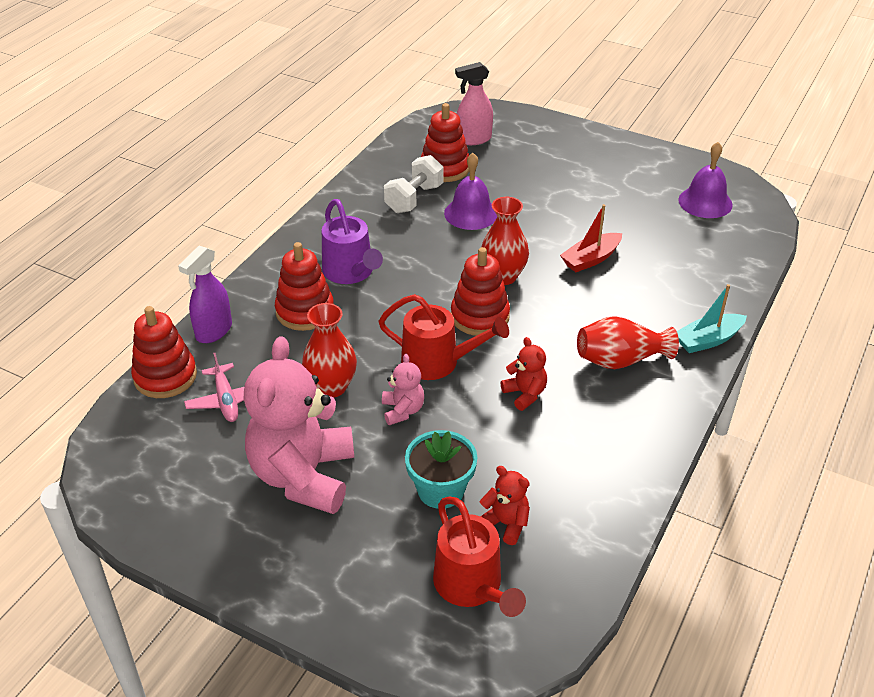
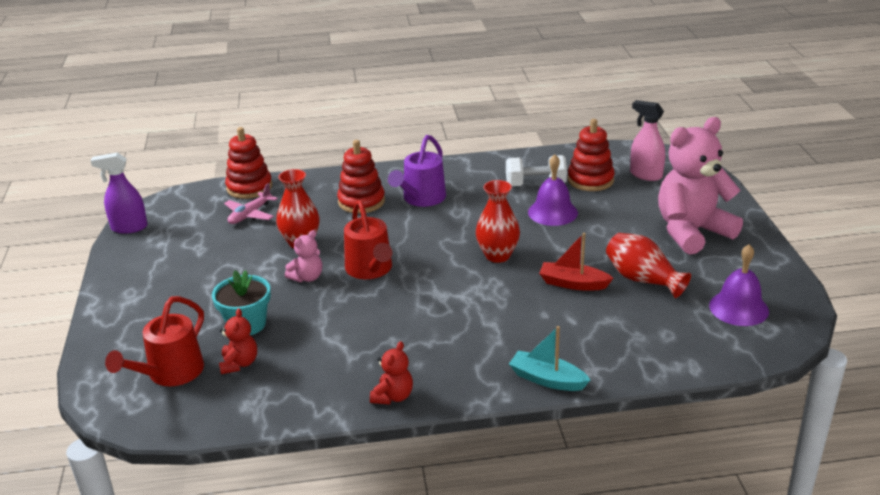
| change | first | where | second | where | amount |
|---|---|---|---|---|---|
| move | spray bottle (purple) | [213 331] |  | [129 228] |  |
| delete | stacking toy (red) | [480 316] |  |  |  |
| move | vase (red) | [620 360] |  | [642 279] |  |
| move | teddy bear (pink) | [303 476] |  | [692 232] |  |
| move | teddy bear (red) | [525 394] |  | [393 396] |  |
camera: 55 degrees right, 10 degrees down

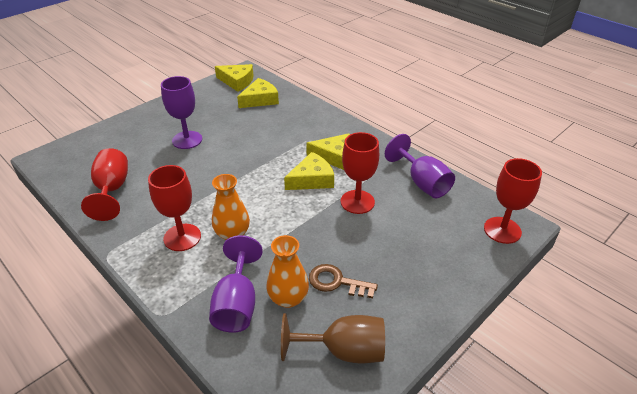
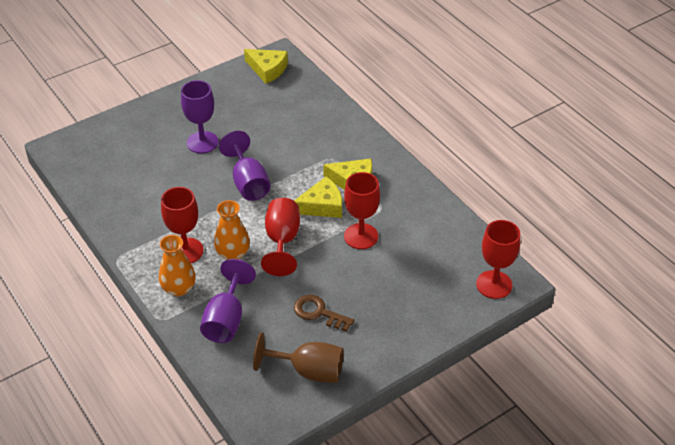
| change | first | where | second | where | amount |
|---|---|---|---|---|---|
| delete | cheese (yellow) | [260 99] |  |  |  |
| move | goblet (purple) | [422 183] |  | [248 183] |  |
| move | goblet (red) | [112 190] |  | [282 240] |  |
| move | vase (orange) | [288 298] |  | [179 288] |  |
camera: 10 degrees right, 5 degrees up

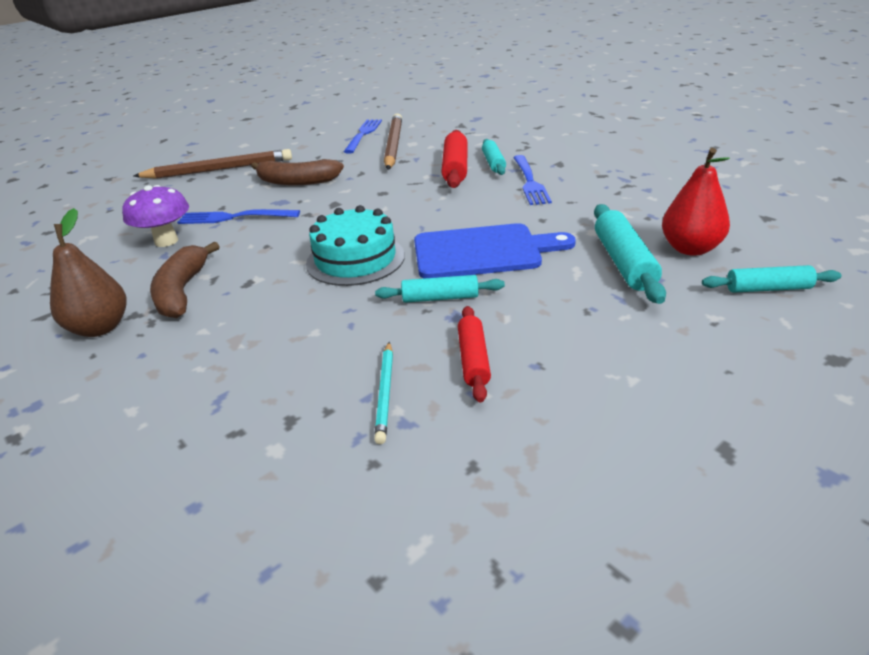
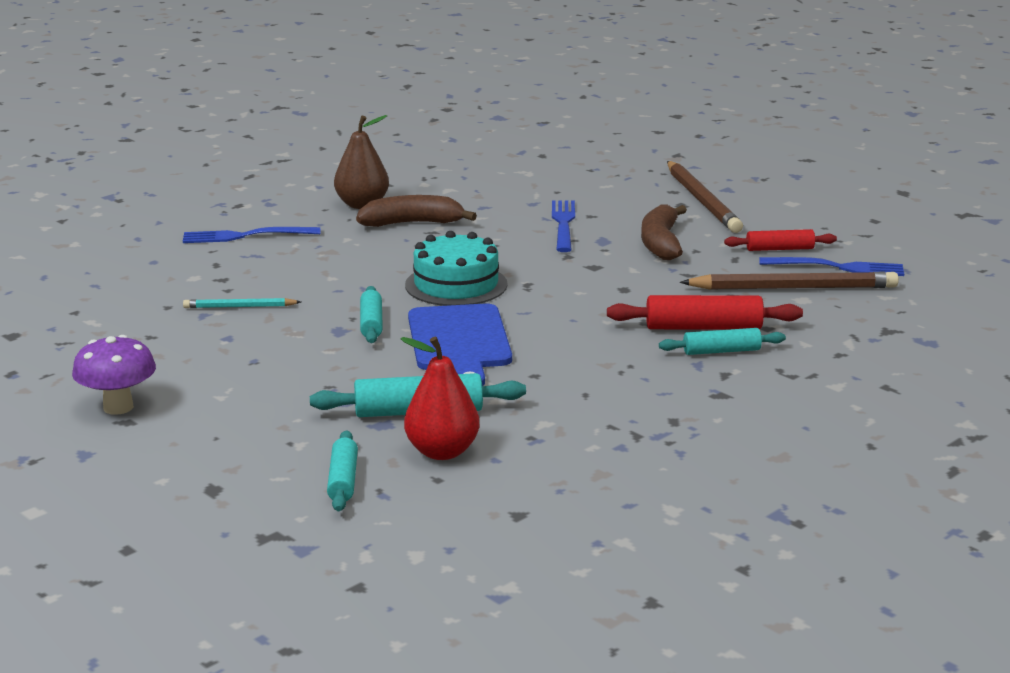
| change | first | where | second | where | amount |
|---|---|---|---|---|---|
| move | fork (blue) | [530 182] |  | [245 236] |  |
| move | mushroom (purple) | [166 241] |  | [118 407] |  |
| move | rolling pin (red) | [473 360] |  | [779 249] |  |
camera: 85 degrees right, 10 degrees down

----------

* _EXERCISE OBJECTIVE_
"delete" is the word to look for; copy every line of the data that has it.

* _TASK ANSWER_
| delete | stacking toy (red) | [480 316] |  |  |  |
| delete | cheese (yellow) | [260 99] |  |  |  |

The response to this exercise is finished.